ABOUT THIS TASK -
Each record that follows is to be duplicated exactly, though its pictures are not.
┄┄┄┄┄┄┄┄┄┄
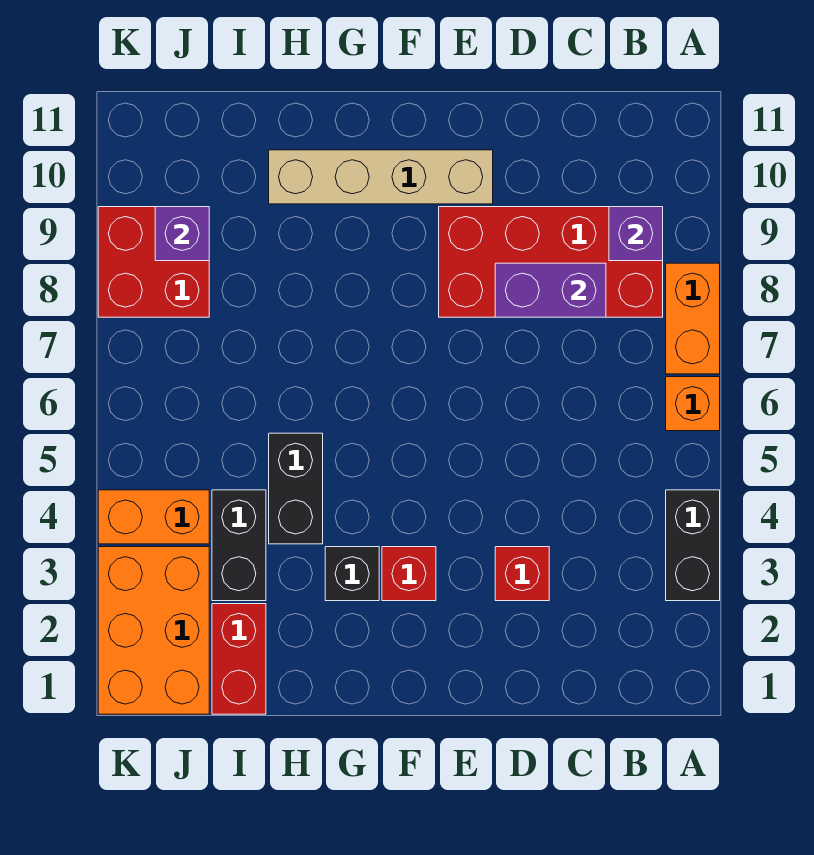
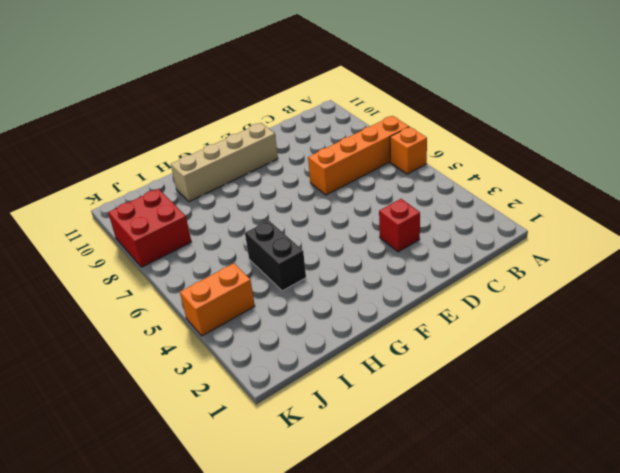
orange brick A7:D7 level 1 -> orange brick A7:A8 level 1
none -> black brick A3:A4 level 1
none -> red brick B8:E9 level 1
none -> red brick F3 level 1

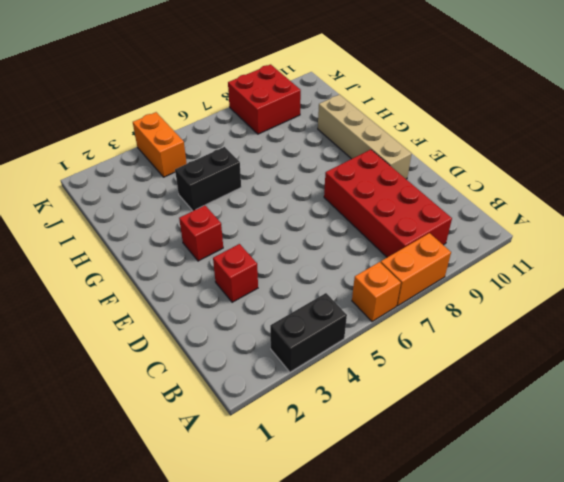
none -> black brick G3 level 1
none -> red brick I1:I2 level 1
none -> black brick I3:I4 level 1

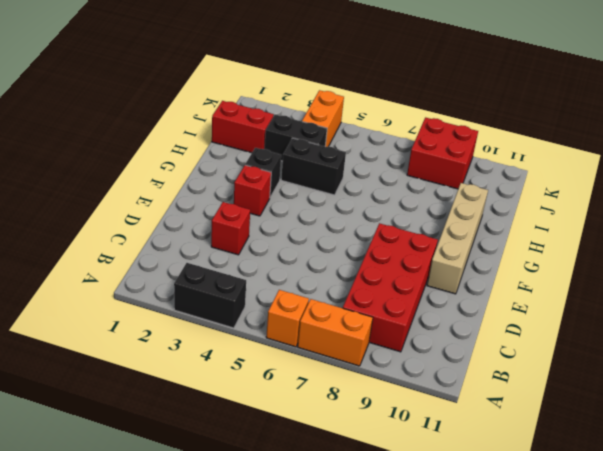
none -> orange brick J1:K3 level 1
none -> purple brick B9 level 2
none -> purple brick C8:D8 level 2

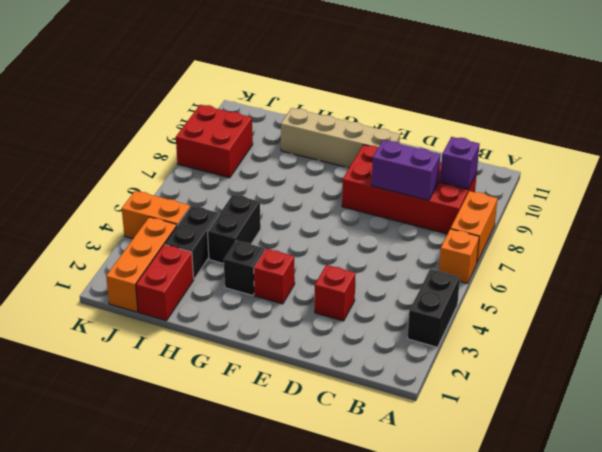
orange brick J1:J3 level 1 -> orange brick J1:K3 level 1
none -> purple brick J9 level 2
┄┄┄┄┄┄┄┄┄┄
EXPECTED OUTPUT -
orange brick A7:D7 level 1 -> orange brick A7:A8 level 1
none -> black brick A3:A4 level 1
none -> red brick B8:E9 level 1
none -> red brick F3 level 1

none -> black brick G3 level 1
none -> red brick I1:I2 level 1
none -> black brick I3:I4 level 1

none -> orange brick J1:K3 level 1
none -> purple brick B9 level 2
none -> purple brick C8:D8 level 2

orange brick J1:J3 level 1 -> orange brick J1:K3 level 1
none -> purple brick J9 level 2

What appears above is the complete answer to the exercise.